Every line of the data below should be repeated exactly, and no picture should be copied.

▶ EXERCISE DATA:
◇ ◇ ◇ ◇ ◇ ◇ ◇
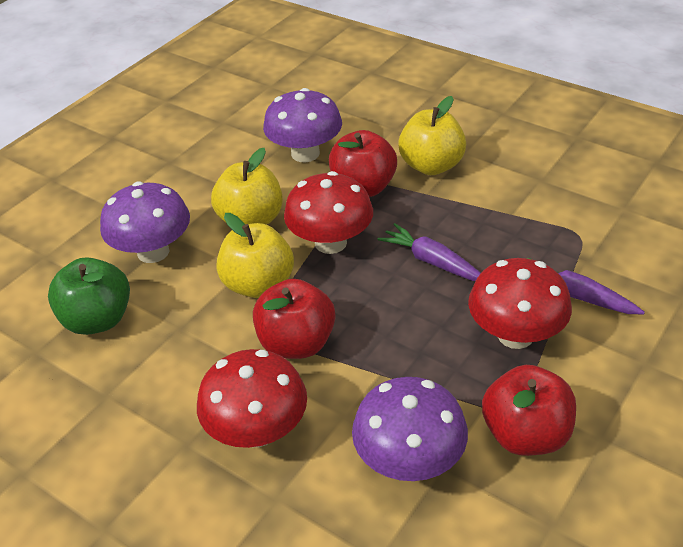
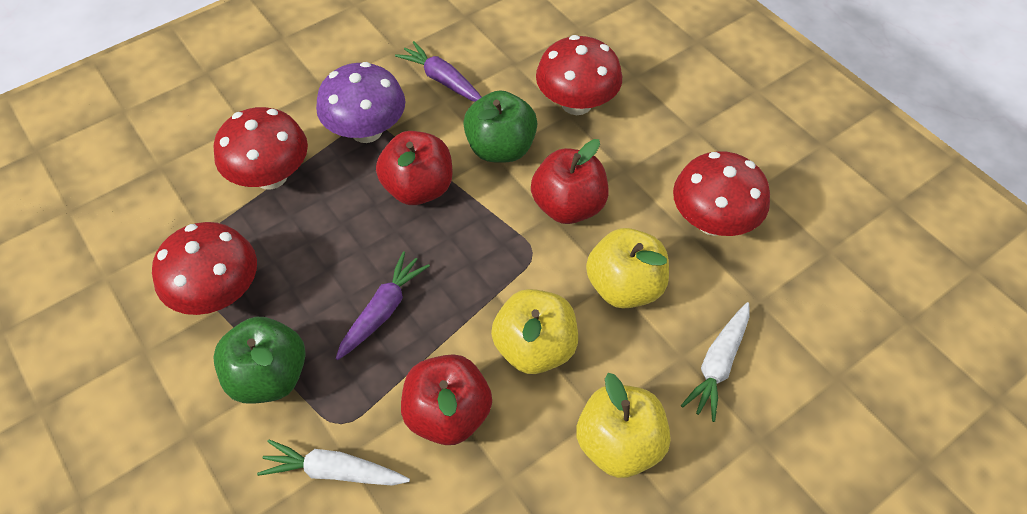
green apple: 1 -> 2
purple mushroom: 3 -> 1
red mushroom: 3 -> 4
white carrot: 0 -> 2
◇ ◇ ◇ ◇ ◇ ◇ ◇
▶ EXPECTED ANSWER:
green apple: 1 -> 2
purple mushroom: 3 -> 1
red mushroom: 3 -> 4
white carrot: 0 -> 2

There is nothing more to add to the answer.